### [Exercise description]
What is expected is a word-for-word copy of all the entries.

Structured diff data
--- START ---

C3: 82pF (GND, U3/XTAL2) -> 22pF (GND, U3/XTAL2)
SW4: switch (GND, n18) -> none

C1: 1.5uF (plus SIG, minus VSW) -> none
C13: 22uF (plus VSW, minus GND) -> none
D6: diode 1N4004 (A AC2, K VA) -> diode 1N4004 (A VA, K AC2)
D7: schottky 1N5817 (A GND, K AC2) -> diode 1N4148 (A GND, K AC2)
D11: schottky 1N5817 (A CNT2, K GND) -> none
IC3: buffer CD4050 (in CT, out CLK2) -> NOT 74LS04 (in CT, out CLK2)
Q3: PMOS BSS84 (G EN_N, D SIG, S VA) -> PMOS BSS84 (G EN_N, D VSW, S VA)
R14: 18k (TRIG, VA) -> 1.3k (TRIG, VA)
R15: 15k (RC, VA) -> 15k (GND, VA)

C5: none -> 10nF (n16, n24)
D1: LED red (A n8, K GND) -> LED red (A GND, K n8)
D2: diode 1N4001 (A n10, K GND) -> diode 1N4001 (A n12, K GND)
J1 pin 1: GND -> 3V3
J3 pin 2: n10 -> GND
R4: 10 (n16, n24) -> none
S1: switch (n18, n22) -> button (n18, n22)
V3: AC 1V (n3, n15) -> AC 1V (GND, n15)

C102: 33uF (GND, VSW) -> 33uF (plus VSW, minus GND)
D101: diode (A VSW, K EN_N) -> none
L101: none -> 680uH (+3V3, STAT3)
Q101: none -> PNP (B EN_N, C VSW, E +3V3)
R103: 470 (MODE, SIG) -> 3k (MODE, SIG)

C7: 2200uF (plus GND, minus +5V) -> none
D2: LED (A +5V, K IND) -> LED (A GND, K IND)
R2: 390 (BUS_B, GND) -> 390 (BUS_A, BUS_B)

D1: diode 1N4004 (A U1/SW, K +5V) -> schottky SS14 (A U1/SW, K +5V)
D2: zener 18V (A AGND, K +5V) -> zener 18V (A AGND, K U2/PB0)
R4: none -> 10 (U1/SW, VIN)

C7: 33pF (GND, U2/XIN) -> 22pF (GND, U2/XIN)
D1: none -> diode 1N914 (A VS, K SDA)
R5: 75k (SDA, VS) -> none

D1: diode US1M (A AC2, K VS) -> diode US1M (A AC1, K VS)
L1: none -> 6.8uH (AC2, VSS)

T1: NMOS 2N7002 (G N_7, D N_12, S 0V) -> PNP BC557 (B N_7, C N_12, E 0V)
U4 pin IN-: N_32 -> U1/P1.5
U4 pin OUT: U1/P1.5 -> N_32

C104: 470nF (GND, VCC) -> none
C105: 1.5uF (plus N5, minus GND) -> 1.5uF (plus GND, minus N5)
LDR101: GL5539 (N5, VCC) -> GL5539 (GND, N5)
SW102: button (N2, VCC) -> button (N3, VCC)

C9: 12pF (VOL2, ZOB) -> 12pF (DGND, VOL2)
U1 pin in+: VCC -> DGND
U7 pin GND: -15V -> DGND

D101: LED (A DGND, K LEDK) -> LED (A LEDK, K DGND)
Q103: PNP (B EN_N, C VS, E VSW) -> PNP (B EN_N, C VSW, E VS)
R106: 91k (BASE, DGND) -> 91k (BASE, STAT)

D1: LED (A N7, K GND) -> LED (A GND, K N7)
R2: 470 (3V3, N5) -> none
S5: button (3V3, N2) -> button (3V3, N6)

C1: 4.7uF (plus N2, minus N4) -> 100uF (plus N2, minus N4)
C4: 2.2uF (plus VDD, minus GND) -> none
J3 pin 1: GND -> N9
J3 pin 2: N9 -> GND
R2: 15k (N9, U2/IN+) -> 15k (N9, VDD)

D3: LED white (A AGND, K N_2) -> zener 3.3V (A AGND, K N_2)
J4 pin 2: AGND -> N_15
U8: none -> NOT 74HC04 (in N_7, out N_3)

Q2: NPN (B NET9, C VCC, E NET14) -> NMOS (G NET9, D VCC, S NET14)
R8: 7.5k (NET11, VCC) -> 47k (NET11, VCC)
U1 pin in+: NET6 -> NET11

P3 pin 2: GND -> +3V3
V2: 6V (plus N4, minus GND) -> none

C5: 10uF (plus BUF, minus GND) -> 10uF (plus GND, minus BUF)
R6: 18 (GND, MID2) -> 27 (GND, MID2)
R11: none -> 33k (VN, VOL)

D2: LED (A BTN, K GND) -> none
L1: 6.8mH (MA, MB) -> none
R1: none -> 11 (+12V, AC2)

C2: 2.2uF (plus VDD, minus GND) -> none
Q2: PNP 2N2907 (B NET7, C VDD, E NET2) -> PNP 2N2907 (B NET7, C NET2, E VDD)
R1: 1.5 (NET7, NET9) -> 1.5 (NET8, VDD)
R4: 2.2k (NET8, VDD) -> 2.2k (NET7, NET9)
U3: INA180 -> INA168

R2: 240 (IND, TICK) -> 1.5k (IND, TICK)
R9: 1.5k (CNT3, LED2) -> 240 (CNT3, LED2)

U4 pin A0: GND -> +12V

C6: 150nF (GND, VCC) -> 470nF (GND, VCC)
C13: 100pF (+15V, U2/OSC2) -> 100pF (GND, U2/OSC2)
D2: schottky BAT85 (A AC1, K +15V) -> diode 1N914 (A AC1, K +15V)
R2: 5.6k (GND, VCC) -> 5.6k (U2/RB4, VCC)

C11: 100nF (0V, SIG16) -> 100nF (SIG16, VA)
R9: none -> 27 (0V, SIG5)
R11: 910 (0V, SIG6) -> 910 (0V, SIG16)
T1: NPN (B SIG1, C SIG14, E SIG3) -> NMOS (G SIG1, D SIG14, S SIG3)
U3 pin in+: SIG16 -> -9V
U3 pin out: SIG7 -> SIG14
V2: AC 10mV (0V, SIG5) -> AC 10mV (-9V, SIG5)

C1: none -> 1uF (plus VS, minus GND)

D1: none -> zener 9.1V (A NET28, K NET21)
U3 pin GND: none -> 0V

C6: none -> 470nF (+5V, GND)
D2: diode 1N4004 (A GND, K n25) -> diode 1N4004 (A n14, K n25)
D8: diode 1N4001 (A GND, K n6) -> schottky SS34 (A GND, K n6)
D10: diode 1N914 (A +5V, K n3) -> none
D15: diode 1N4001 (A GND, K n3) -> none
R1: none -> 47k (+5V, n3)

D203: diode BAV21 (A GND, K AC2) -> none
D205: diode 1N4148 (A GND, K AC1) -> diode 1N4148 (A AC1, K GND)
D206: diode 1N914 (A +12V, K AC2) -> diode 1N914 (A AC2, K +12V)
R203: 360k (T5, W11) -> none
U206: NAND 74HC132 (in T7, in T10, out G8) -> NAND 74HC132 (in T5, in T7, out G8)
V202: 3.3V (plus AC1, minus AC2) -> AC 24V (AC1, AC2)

--- END ---

### [Solution to this problem]
C3: 82pF (GND, U3/XTAL2) -> 22pF (GND, U3/XTAL2)
SW4: switch (GND, n18) -> none

C1: 1.5uF (plus SIG, minus VSW) -> none
C13: 22uF (plus VSW, minus GND) -> none
D6: diode 1N4004 (A AC2, K VA) -> diode 1N4004 (A VA, K AC2)
D7: schottky 1N5817 (A GND, K AC2) -> diode 1N4148 (A GND, K AC2)
D11: schottky 1N5817 (A CNT2, K GND) -> none
IC3: buffer CD4050 (in CT, out CLK2) -> NOT 74LS04 (in CT, out CLK2)
Q3: PMOS BSS84 (G EN_N, D SIG, S VA) -> PMOS BSS84 (G EN_N, D VSW, S VA)
R14: 18k (TRIG, VA) -> 1.3k (TRIG, VA)
R15: 15k (RC, VA) -> 15k (GND, VA)

C5: none -> 10nF (n16, n24)
D1: LED red (A n8, K GND) -> LED red (A GND, K n8)
D2: diode 1N4001 (A n10, K GND) -> diode 1N4001 (A n12, K GND)
J1 pin 1: GND -> 3V3
J3 pin 2: n10 -> GND
R4: 10 (n16, n24) -> none
S1: switch (n18, n22) -> button (n18, n22)
V3: AC 1V (n3, n15) -> AC 1V (GND, n15)

C102: 33uF (GND, VSW) -> 33uF (plus VSW, minus GND)
D101: diode (A VSW, K EN_N) -> none
L101: none -> 680uH (+3V3, STAT3)
Q101: none -> PNP (B EN_N, C VSW, E +3V3)
R103: 470 (MODE, SIG) -> 3k (MODE, SIG)

C7: 2200uF (plus GND, minus +5V) -> none
D2: LED (A +5V, K IND) -> LED (A GND, K IND)
R2: 390 (BUS_B, GND) -> 390 (BUS_A, BUS_B)

D1: diode 1N4004 (A U1/SW, K +5V) -> schottky SS14 (A U1/SW, K +5V)
D2: zener 18V (A AGND, K +5V) -> zener 18V (A AGND, K U2/PB0)
R4: none -> 10 (U1/SW, VIN)

C7: 33pF (GND, U2/XIN) -> 22pF (GND, U2/XIN)
D1: none -> diode 1N914 (A VS, K SDA)
R5: 75k (SDA, VS) -> none

D1: diode US1M (A AC2, K VS) -> diode US1M (A AC1, K VS)
L1: none -> 6.8uH (AC2, VSS)

T1: NMOS 2N7002 (G N_7, D N_12, S 0V) -> PNP BC557 (B N_7, C N_12, E 0V)
U4 pin IN-: N_32 -> U1/P1.5
U4 pin OUT: U1/P1.5 -> N_32

C104: 470nF (GND, VCC) -> none
C105: 1.5uF (plus N5, minus GND) -> 1.5uF (plus GND, minus N5)
LDR101: GL5539 (N5, VCC) -> GL5539 (GND, N5)
SW102: button (N2, VCC) -> button (N3, VCC)

C9: 12pF (VOL2, ZOB) -> 12pF (DGND, VOL2)
U1 pin in+: VCC -> DGND
U7 pin GND: -15V -> DGND

D101: LED (A DGND, K LEDK) -> LED (A LEDK, K DGND)
Q103: PNP (B EN_N, C VS, E VSW) -> PNP (B EN_N, C VSW, E VS)
R106: 91k (BASE, DGND) -> 91k (BASE, STAT)

D1: LED (A N7, K GND) -> LED (A GND, K N7)
R2: 470 (3V3, N5) -> none
S5: button (3V3, N2) -> button (3V3, N6)

C1: 4.7uF (plus N2, minus N4) -> 100uF (plus N2, minus N4)
C4: 2.2uF (plus VDD, minus GND) -> none
J3 pin 1: GND -> N9
J3 pin 2: N9 -> GND
R2: 15k (N9, U2/IN+) -> 15k (N9, VDD)

D3: LED white (A AGND, K N_2) -> zener 3.3V (A AGND, K N_2)
J4 pin 2: AGND -> N_15
U8: none -> NOT 74HC04 (in N_7, out N_3)

Q2: NPN (B NET9, C VCC, E NET14) -> NMOS (G NET9, D VCC, S NET14)
R8: 7.5k (NET11, VCC) -> 47k (NET11, VCC)
U1 pin in+: NET6 -> NET11

P3 pin 2: GND -> +3V3
V2: 6V (plus N4, minus GND) -> none

C5: 10uF (plus BUF, minus GND) -> 10uF (plus GND, minus BUF)
R6: 18 (GND, MID2) -> 27 (GND, MID2)
R11: none -> 33k (VN, VOL)

D2: LED (A BTN, K GND) -> none
L1: 6.8mH (MA, MB) -> none
R1: none -> 11 (+12V, AC2)

C2: 2.2uF (plus VDD, minus GND) -> none
Q2: PNP 2N2907 (B NET7, C VDD, E NET2) -> PNP 2N2907 (B NET7, C NET2, E VDD)
R1: 1.5 (NET7, NET9) -> 1.5 (NET8, VDD)
R4: 2.2k (NET8, VDD) -> 2.2k (NET7, NET9)
U3: INA180 -> INA168

R2: 240 (IND, TICK) -> 1.5k (IND, TICK)
R9: 1.5k (CNT3, LED2) -> 240 (CNT3, LED2)

U4 pin A0: GND -> +12V

C6: 150nF (GND, VCC) -> 470nF (GND, VCC)
C13: 100pF (+15V, U2/OSC2) -> 100pF (GND, U2/OSC2)
D2: schottky BAT85 (A AC1, K +15V) -> diode 1N914 (A AC1, K +15V)
R2: 5.6k (GND, VCC) -> 5.6k (U2/RB4, VCC)

C11: 100nF (0V, SIG16) -> 100nF (SIG16, VA)
R9: none -> 27 (0V, SIG5)
R11: 910 (0V, SIG6) -> 910 (0V, SIG16)
T1: NPN (B SIG1, C SIG14, E SIG3) -> NMOS (G SIG1, D SIG14, S SIG3)
U3 pin in+: SIG16 -> -9V
U3 pin out: SIG7 -> SIG14
V2: AC 10mV (0V, SIG5) -> AC 10mV (-9V, SIG5)

C1: none -> 1uF (plus VS, minus GND)

D1: none -> zener 9.1V (A NET28, K NET21)
U3 pin GND: none -> 0V

C6: none -> 470nF (+5V, GND)
D2: diode 1N4004 (A GND, K n25) -> diode 1N4004 (A n14, K n25)
D8: diode 1N4001 (A GND, K n6) -> schottky SS34 (A GND, K n6)
D10: diode 1N914 (A +5V, K n3) -> none
D15: diode 1N4001 (A GND, K n3) -> none
R1: none -> 47k (+5V, n3)

D203: diode BAV21 (A GND, K AC2) -> none
D205: diode 1N4148 (A GND, K AC1) -> diode 1N4148 (A AC1, K GND)
D206: diode 1N914 (A +12V, K AC2) -> diode 1N914 (A AC2, K +12V)
R203: 360k (T5, W11) -> none
U206: NAND 74HC132 (in T7, in T10, out G8) -> NAND 74HC132 (in T5, in T7, out G8)
V202: 3.3V (plus AC1, minus AC2) -> AC 24V (AC1, AC2)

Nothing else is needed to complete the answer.